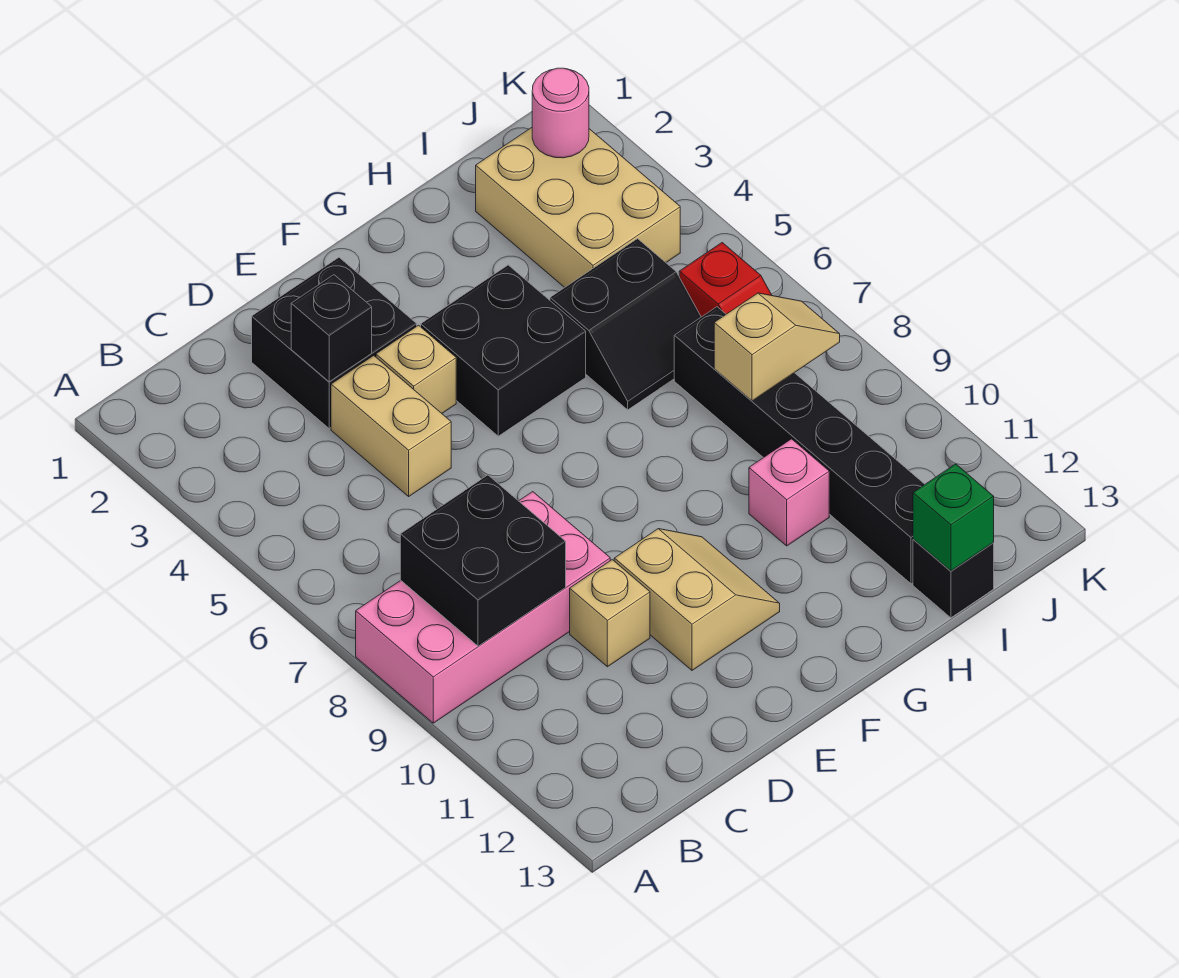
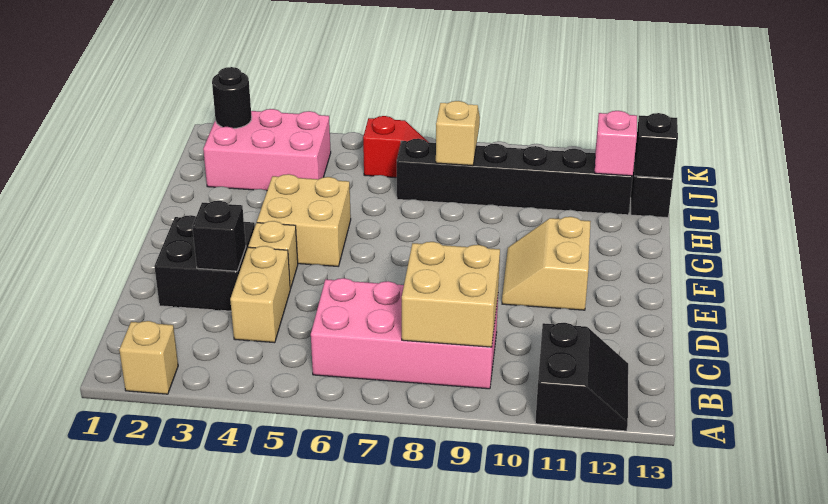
pink brick A8:D9 level 1 -> pink brick B6:C9 level 1
black brick B8:C9 level 2 -> tan brick B8:C9 level 2
tan brick D4:D5 level 1 -> tan brick C4:D4 level 1
tan brick D10 level 1 -> tan brick A2 level 1
tan slope E10:F11 level 1 top E -> tan slope E10:F11 level 1 top 11
black brick F4:G5 level 1 -> tan brick F4:G5 level 1
black slope H5:I6 level 1 top 5 -> black slope A11:B12 level 1 top 11
pink brick H10 level 1 -> pink brick I12 level 2
tan brick I2:J4 level 1 -> pink brick I2:J4 level 1
green brick I13 level 2 -> black brick I13 level 2
pink round brick J2 level 2 -> black round brick J2 level 2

## Assignment
Repeat the records word for word. Leave out whatever pictures they hold.

## Output
pink brick A8:D9 level 1 -> pink brick B6:C9 level 1
black brick B8:C9 level 2 -> tan brick B8:C9 level 2
tan brick D4:D5 level 1 -> tan brick C4:D4 level 1
tan brick D10 level 1 -> tan brick A2 level 1
tan slope E10:F11 level 1 top E -> tan slope E10:F11 level 1 top 11
black brick F4:G5 level 1 -> tan brick F4:G5 level 1
black slope H5:I6 level 1 top 5 -> black slope A11:B12 level 1 top 11
pink brick H10 level 1 -> pink brick I12 level 2
tan brick I2:J4 level 1 -> pink brick I2:J4 level 1
green brick I13 level 2 -> black brick I13 level 2
pink round brick J2 level 2 -> black round brick J2 level 2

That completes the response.